* _DESCRIPTION OF THE TASK_
Pull every line with "black" from the material.

* _GIVEN DATA_
________________________
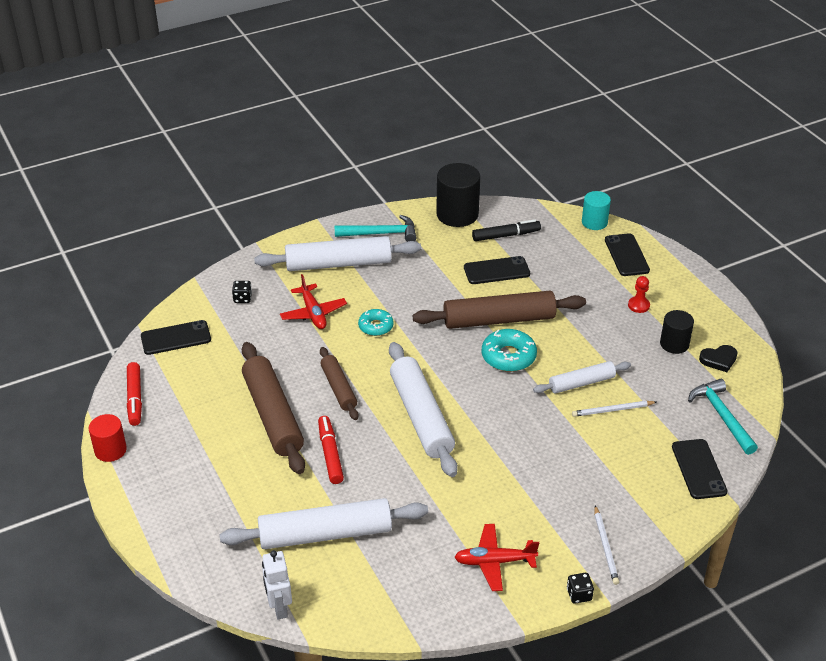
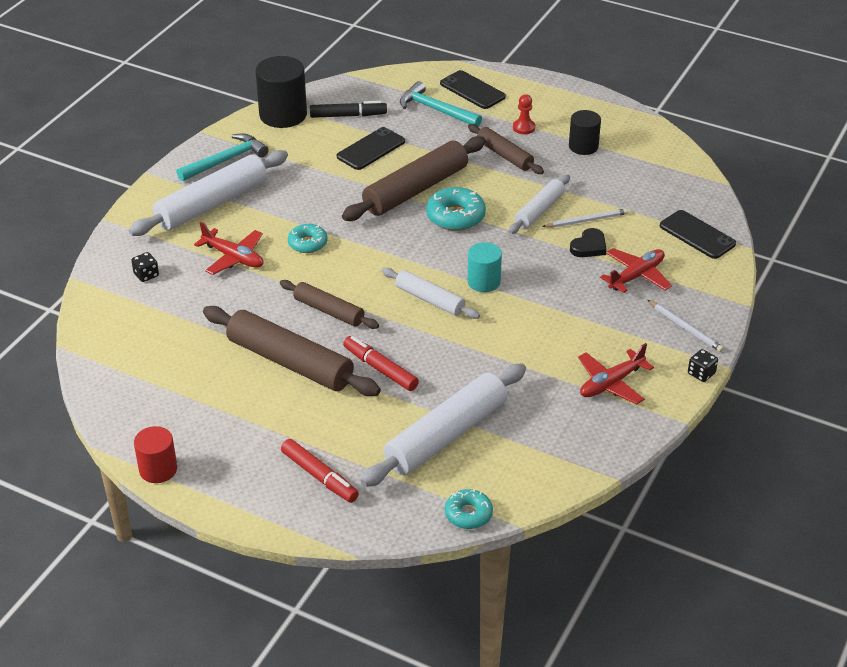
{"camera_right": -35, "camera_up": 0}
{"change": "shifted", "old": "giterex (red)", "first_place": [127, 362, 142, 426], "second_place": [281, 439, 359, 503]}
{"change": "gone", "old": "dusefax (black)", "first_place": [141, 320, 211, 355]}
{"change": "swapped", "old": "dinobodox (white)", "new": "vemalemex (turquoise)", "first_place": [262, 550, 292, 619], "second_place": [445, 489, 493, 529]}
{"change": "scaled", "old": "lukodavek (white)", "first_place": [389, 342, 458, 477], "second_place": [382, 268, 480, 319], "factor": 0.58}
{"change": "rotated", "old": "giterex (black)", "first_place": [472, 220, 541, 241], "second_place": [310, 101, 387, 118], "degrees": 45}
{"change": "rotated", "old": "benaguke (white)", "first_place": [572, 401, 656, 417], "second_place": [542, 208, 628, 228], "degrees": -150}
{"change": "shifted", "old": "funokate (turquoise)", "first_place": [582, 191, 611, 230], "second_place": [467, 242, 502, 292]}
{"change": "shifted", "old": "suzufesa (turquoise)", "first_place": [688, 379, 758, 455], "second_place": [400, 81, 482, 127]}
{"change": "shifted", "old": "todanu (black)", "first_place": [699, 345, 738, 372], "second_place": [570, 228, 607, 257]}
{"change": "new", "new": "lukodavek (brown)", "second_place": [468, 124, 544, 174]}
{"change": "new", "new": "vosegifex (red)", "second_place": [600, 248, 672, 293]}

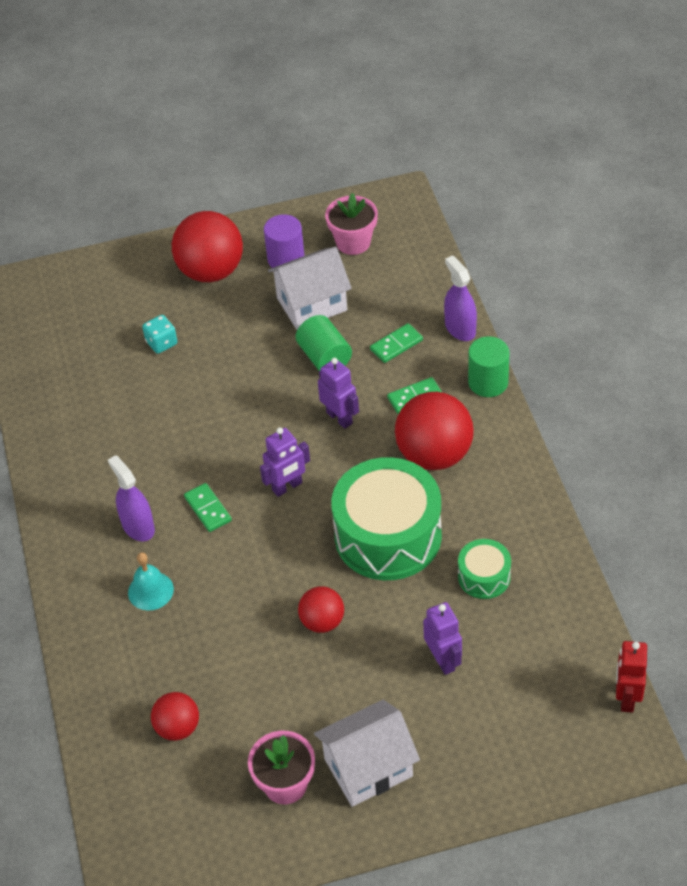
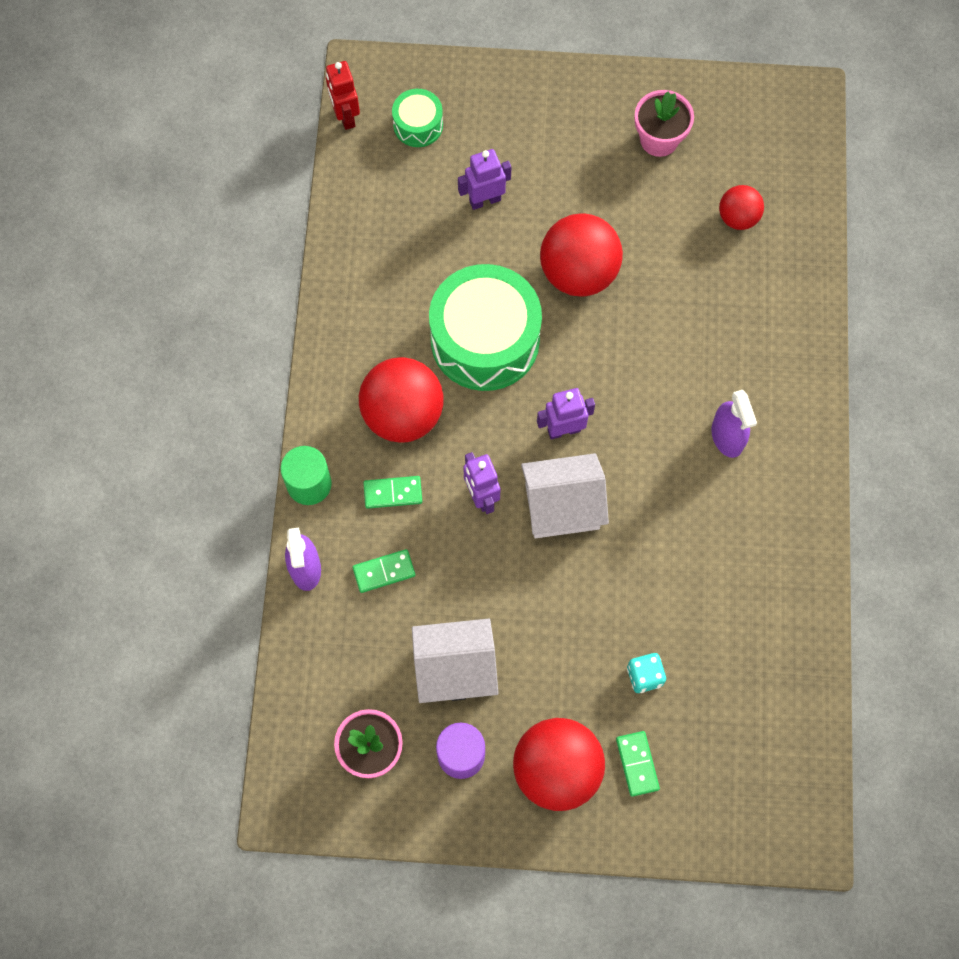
{"camera_right": -165, "camera_up": 20}
{"change": "gone", "old": "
________________________
* _RESULT_
{"change": "gone", "old": "dusefax (black)", "first_place": [141, 320, 211, 355]}
{"change": "rotated", "old": "giterex (black)", "first_place": [472, 220, 541, 241], "second_place": [310, 101, 387, 118], "degrees": 45}
{"change": "shifted", "old": "todanu (black)", "first_place": [699, 345, 738, 372], "second_place": [570, 228, 607, 257]}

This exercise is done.